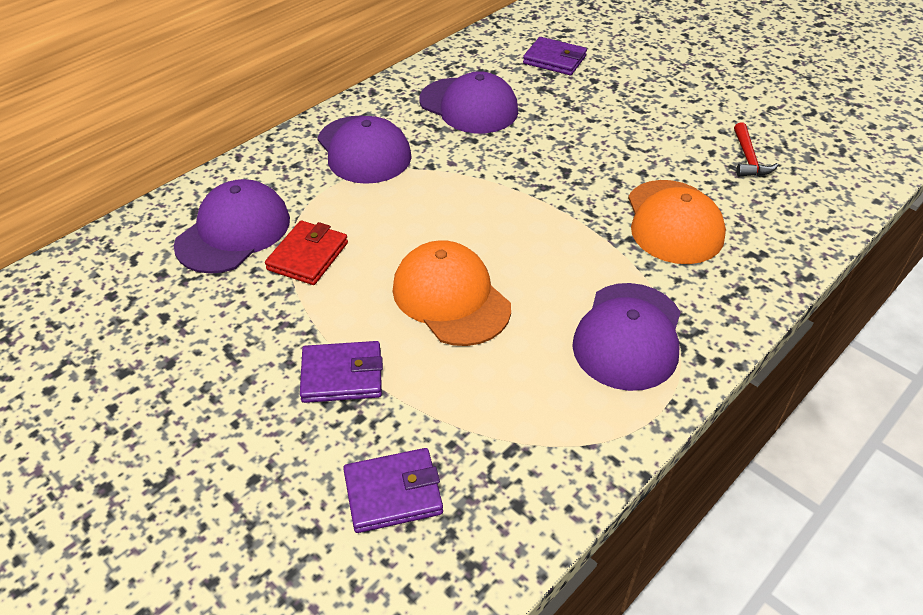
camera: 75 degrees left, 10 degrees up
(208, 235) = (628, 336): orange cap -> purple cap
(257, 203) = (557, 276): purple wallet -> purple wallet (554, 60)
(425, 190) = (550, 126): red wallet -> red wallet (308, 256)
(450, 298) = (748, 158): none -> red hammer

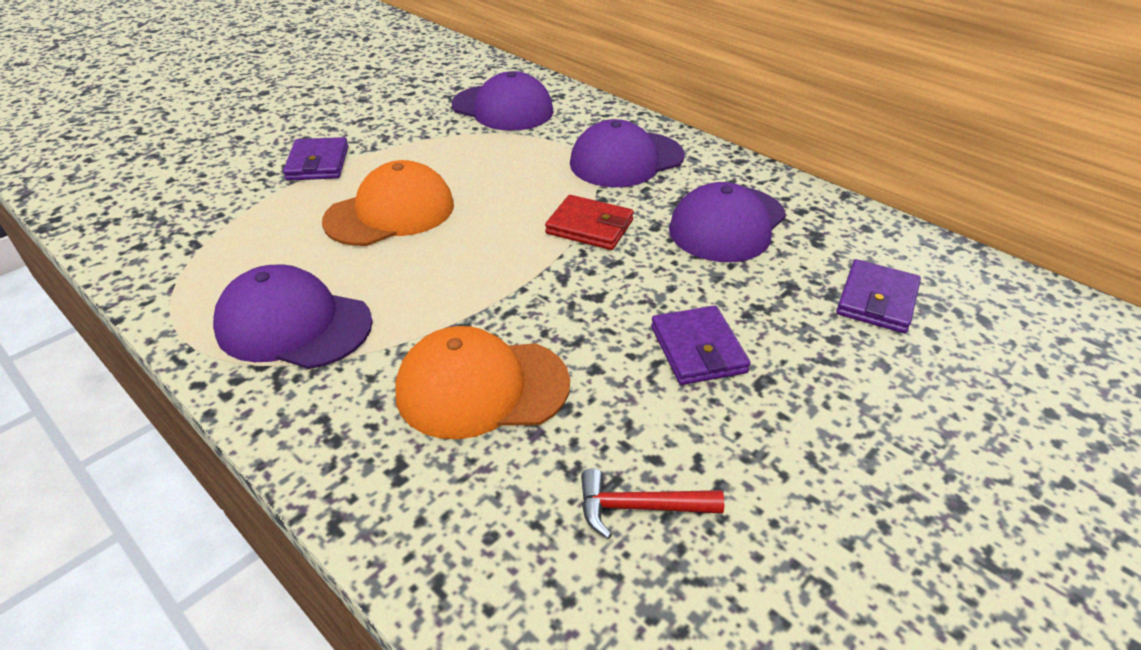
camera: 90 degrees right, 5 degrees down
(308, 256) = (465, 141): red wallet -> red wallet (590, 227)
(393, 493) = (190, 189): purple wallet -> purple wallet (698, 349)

● ● ●

- [Exercise description]: The answer should match the data above word for word, with no pictures in it.

- [Solution to the exercise]:
camera: 75 degrees left, 10 degrees up
(208, 235) = (628, 336): orange cap -> purple cap
(257, 203) = (557, 276): purple wallet -> purple wallet (554, 60)
(425, 190) = (550, 126): red wallet -> red wallet (308, 256)
(450, 298) = (748, 158): none -> red hammer

camera: 90 degrees right, 5 degrees down
(308, 256) = (465, 141): red wallet -> red wallet (590, 227)
(393, 493) = (190, 189): purple wallet -> purple wallet (698, 349)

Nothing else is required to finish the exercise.